• What to do
Line by line, transcribe the data shown below.

[Coordinate-based change listings]
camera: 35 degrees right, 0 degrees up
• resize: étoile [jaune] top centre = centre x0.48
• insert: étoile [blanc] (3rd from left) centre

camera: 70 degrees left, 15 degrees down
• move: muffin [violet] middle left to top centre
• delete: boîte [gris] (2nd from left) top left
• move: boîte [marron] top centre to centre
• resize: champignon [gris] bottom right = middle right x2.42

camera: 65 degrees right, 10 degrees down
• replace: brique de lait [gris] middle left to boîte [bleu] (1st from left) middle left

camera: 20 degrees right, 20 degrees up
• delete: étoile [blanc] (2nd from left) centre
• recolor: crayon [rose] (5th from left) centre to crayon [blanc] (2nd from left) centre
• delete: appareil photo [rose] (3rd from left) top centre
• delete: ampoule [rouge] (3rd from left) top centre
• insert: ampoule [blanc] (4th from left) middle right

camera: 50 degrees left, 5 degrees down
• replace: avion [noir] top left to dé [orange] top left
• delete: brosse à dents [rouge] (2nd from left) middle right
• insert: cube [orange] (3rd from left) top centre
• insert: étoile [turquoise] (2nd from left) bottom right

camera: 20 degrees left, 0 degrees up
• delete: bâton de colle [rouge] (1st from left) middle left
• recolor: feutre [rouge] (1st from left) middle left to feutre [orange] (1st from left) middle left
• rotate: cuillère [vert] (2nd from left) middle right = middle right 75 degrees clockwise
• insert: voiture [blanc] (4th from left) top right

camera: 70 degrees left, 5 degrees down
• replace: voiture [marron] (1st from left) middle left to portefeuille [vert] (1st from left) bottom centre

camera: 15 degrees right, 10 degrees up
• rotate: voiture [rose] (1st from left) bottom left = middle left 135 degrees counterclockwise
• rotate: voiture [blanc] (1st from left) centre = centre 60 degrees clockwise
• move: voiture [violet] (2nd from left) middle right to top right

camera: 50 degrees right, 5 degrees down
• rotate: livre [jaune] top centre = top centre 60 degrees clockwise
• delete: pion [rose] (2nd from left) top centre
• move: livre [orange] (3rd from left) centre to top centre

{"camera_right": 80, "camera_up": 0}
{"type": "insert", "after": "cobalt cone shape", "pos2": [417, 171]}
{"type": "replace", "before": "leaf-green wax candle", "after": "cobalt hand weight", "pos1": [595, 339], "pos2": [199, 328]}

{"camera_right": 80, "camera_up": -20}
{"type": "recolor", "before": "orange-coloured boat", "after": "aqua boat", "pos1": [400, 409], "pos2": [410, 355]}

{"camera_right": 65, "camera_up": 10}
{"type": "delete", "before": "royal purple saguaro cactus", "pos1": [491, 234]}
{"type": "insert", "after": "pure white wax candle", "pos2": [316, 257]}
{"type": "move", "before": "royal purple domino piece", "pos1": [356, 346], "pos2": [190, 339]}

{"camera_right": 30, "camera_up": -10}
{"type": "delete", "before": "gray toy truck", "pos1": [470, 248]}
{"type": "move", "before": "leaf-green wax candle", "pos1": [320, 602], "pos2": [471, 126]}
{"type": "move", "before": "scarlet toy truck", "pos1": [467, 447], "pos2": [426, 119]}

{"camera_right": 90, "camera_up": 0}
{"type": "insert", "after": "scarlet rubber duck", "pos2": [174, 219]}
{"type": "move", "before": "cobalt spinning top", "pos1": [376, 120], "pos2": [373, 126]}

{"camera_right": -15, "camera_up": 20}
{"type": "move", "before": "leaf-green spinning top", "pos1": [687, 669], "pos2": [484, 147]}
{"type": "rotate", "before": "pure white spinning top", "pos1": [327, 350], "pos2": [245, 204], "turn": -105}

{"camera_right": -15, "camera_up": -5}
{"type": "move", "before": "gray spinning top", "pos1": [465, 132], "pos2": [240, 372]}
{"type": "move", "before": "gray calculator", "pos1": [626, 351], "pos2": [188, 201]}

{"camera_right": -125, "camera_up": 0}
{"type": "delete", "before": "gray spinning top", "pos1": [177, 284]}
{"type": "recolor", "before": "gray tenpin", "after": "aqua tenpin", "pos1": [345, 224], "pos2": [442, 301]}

• The answer
camera: 35 degrees right, 0 degrees up
• resize: étoile [jaune] top centre = centre x0.48
• insert: étoile [blanc] (3rd from left) centre

camera: 70 degrees left, 15 degrees down
• move: muffin [violet] middle left to top centre
• delete: boîte [gris] (2nd from left) top left
• move: boîte [marron] top centre to centre
• resize: champignon [gris] bottom right = middle right x2.42

camera: 65 degrees right, 10 degrees down
• replace: brique de lait [gris] middle left to boîte [bleu] (1st from left) middle left

camera: 20 degrees right, 20 degrees up
• delete: étoile [blanc] (2nd from left) centre
• recolor: crayon [rose] (5th from left) centre to crayon [blanc] (2nd from left) centre
• delete: appareil photo [rose] (3rd from left) top centre
• delete: ampoule [rouge] (3rd from left) top centre
• insert: ampoule [blanc] (4th from left) middle right

camera: 50 degrees left, 5 degrees down
• replace: avion [noir] top left to dé [orange] top left
• delete: brosse à dents [rouge] (2nd from left) middle right
• insert: cube [orange] (3rd from left) top centre
• insert: étoile [turquoise] (2nd from left) bottom right

camera: 20 degrees left, 0 degrees up
• delete: bâton de colle [rouge] (1st from left) middle left
• recolor: feutre [rouge] (1st from left) middle left to feutre [orange] (1st from left) middle left
• rotate: cuillère [vert] (2nd from left) middle right = middle right 75 degrees clockwise
• insert: voiture [blanc] (4th from left) top right

camera: 70 degrees left, 5 degrees down
• replace: voiture [marron] (1st from left) middle left to portefeuille [vert] (1st from left) bottom centre

camera: 15 degrees right, 10 degrees up
• rotate: voiture [rose] (1st from left) bottom left = middle left 135 degrees counterclockwise
• rotate: voiture [blanc] (1st from left) centre = centre 60 degrees clockwise
• move: voiture [violet] (2nd from left) middle right to top right

camera: 50 degrees right, 5 degrees down
• rotate: livre [jaune] top centre = top centre 60 degrees clockwise
• delete: pion [rose] (2nd from left) top centre
• move: livre [orange] (3rd from left) centre to top centre

{"camera_right": 80, "camera_up": 0}
{"type": "insert", "after": "cobalt cone shape", "pos2": [417, 171]}
{"type": "replace", "before": "leaf-green wax candle", "after": "cobalt hand weight", "pos1": [595, 339], "pos2": [199, 328]}

{"camera_right": 80, "camera_up": -20}
{"type": "recolor", "before": "orange-coloured boat", "after": "aqua boat", "pos1": [400, 409], "pos2": [410, 355]}

{"camera_right": 65, "camera_up": 10}
{"type": "delete", "before": "royal purple saguaro cactus", "pos1": [491, 234]}
{"type": "insert", "after": "pure white wax candle", "pos2": [316, 257]}
{"type": "move", "before": "royal purple domino piece", "pos1": [356, 346], "pos2": [190, 339]}

{"camera_right": 30, "camera_up": -10}
{"type": "delete", "before": "gray toy truck", "pos1": [470, 248]}
{"type": "move", "before": "leaf-green wax candle", "pos1": [320, 602], "pos2": [471, 126]}
{"type": "move", "before": "scarlet toy truck", "pos1": [467, 447], "pos2": [426, 119]}

{"camera_right": 90, "camera_up": 0}
{"type": "insert", "after": "scarlet rubber duck", "pos2": [174, 219]}
{"type": "move", "before": "cobalt spinning top", "pos1": [376, 120], "pos2": [373, 126]}

{"camera_right": -15, "camera_up": 20}
{"type": "move", "before": "leaf-green spinning top", "pos1": [687, 669], "pos2": [484, 147]}
{"type": "rotate", "before": "pure white spinning top", "pos1": [327, 350], "pos2": [245, 204], "turn": -105}

{"camera_right": -15, "camera_up": -5}
{"type": "move", "before": "gray spinning top", "pos1": [465, 132], "pos2": [240, 372]}
{"type": "move", "before": "gray calculator", "pos1": [626, 351], "pos2": [188, 201]}

{"camera_right": -125, "camera_up": 0}
{"type": "delete", "before": "gray spinning top", "pos1": [177, 284]}
{"type": "recolor", "before": "gray tenpin", "after": "aqua tenpin", "pos1": [345, 224], "pos2": [442, 301]}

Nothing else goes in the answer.